[Start of section]
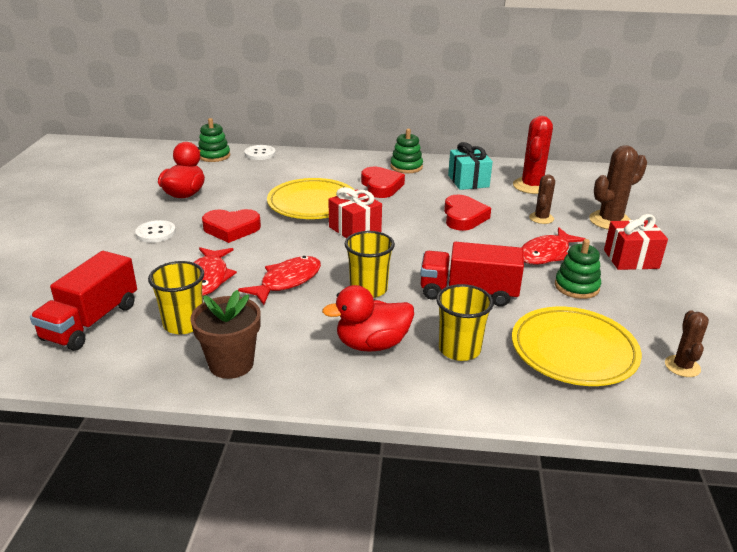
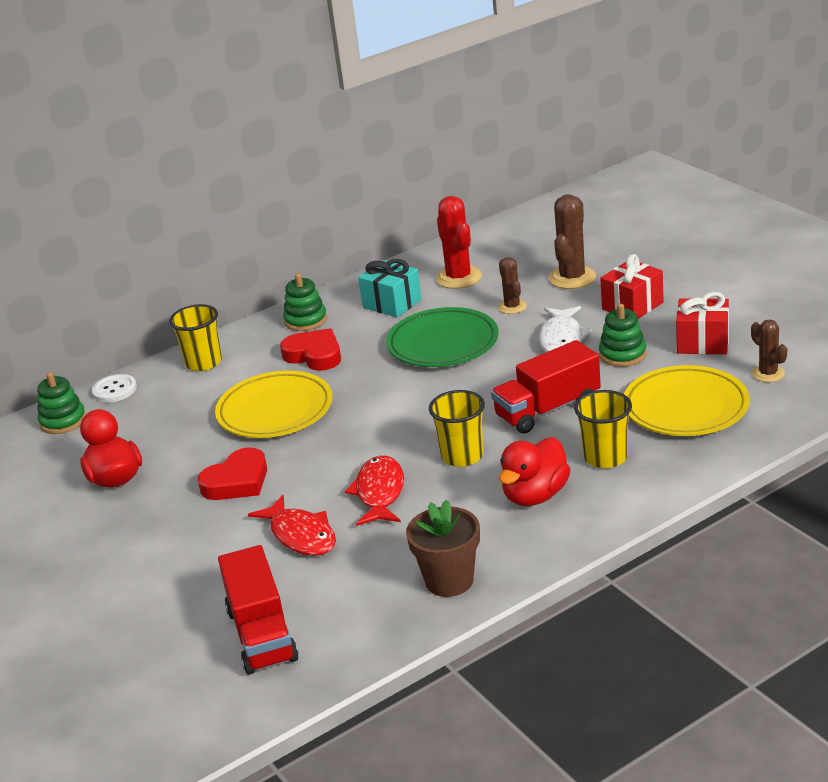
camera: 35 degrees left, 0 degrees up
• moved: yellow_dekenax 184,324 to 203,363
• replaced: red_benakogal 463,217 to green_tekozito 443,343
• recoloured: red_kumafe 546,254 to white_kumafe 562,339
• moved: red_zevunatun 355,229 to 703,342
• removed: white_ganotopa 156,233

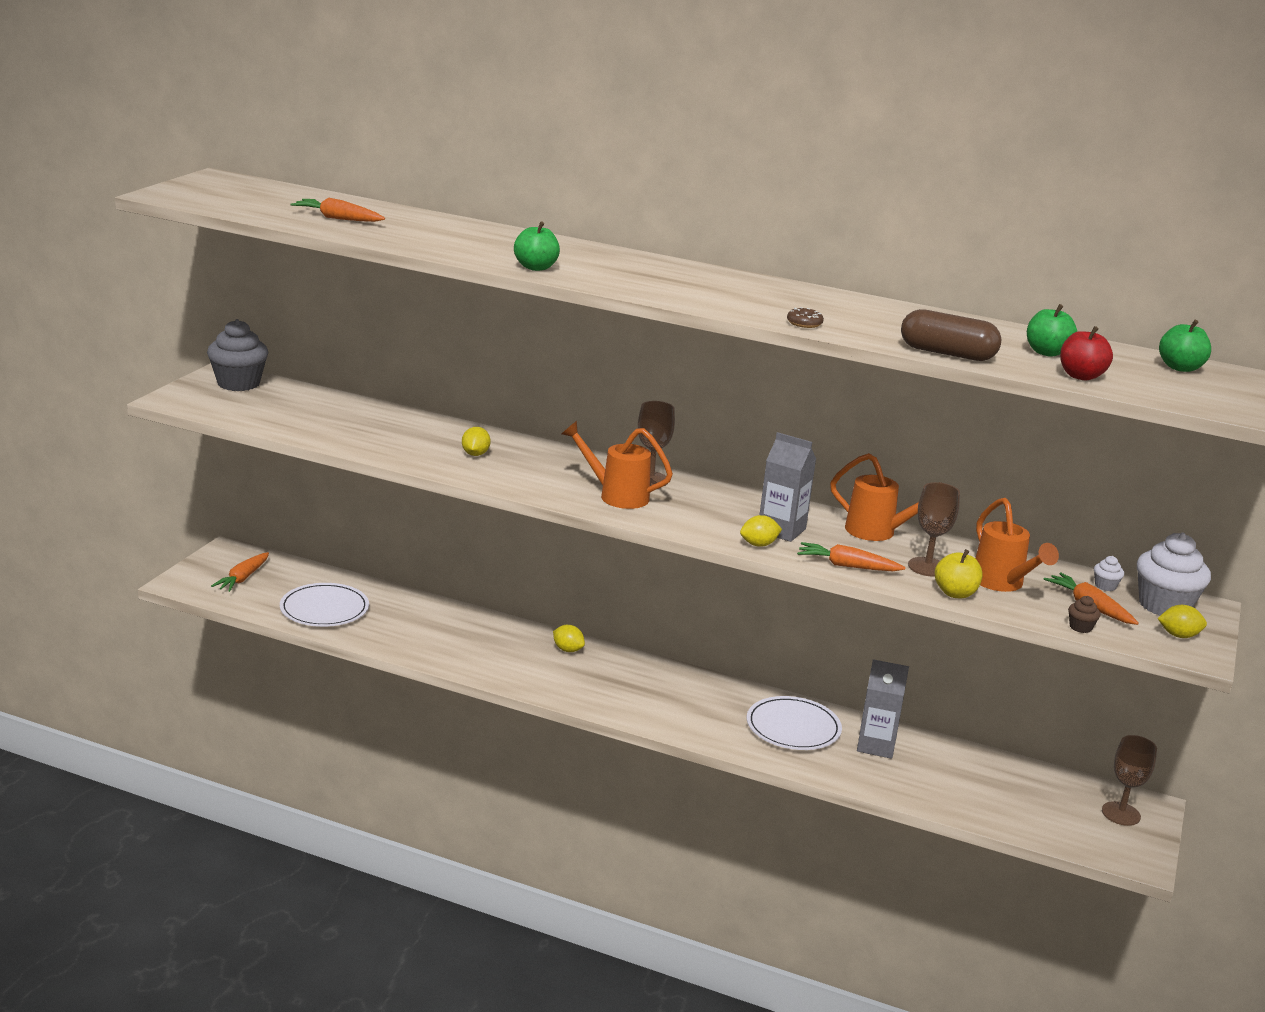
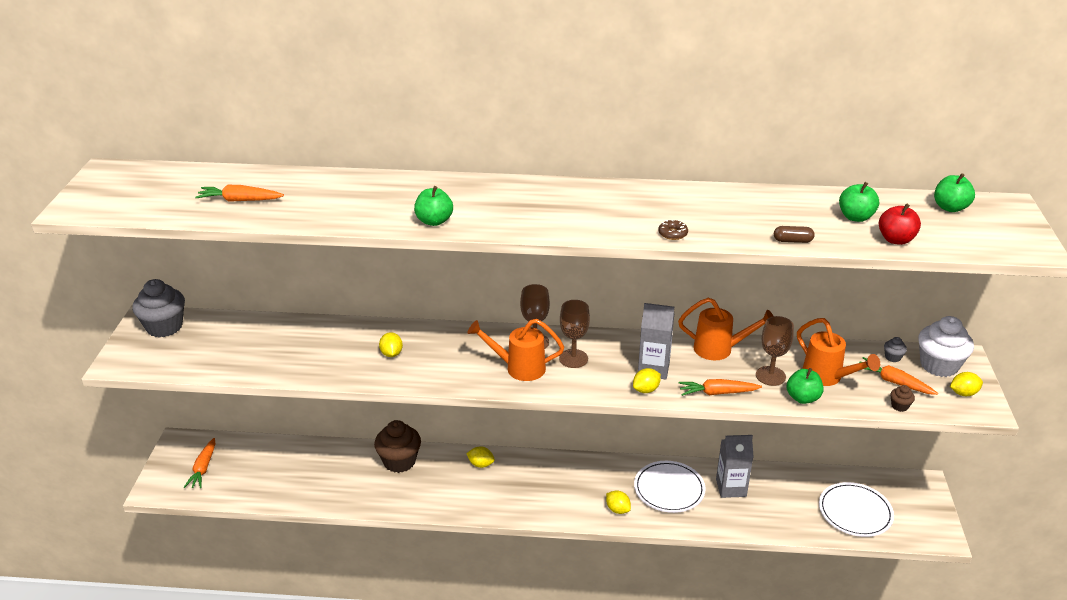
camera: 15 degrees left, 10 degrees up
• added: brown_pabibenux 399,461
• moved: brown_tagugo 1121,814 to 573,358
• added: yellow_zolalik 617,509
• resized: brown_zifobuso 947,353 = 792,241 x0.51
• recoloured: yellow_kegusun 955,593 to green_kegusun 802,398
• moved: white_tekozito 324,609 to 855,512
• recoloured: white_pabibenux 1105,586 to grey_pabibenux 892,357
[End of section]
[Start of section]
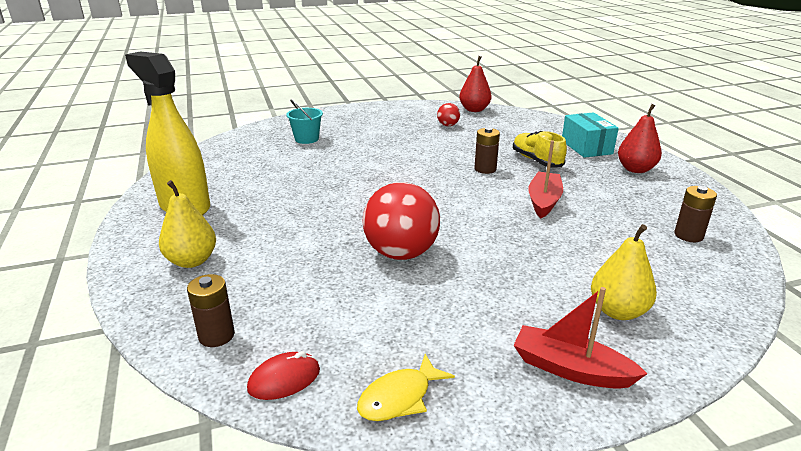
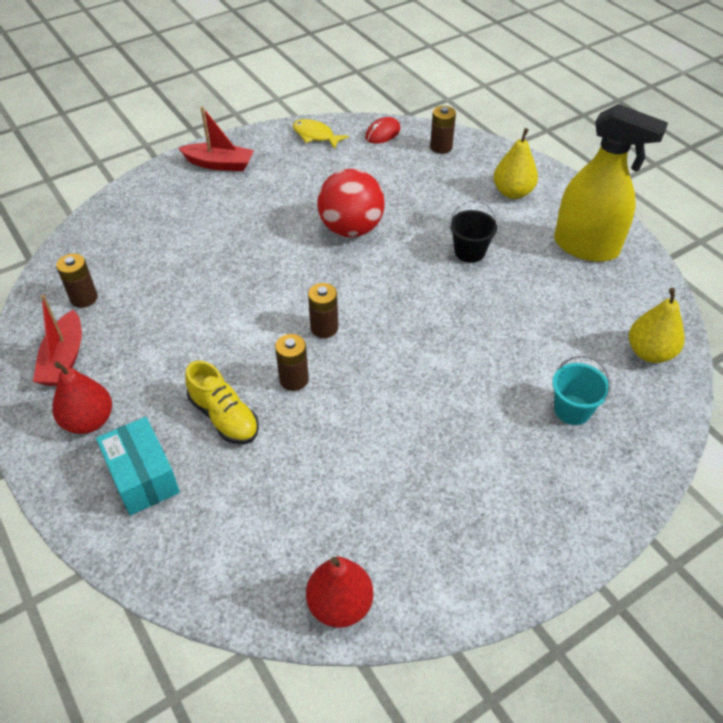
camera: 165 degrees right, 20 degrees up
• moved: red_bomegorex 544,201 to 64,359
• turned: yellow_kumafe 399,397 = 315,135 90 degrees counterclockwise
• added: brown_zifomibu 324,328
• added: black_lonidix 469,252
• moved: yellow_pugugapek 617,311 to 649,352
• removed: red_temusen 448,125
[End of section]
Task details – There is a run of lines above from the one with "184,324 to 203,363" to the one with "355,229 to 703,342"; print exactly that run, both ends included, and nothing else.

Exercise answer –
• moved: yellow_dekenax 184,324 to 203,363
• replaced: red_benakogal 463,217 to green_tekozito 443,343
• recoloured: red_kumafe 546,254 to white_kumafe 562,339
• moved: red_zevunatun 355,229 to 703,342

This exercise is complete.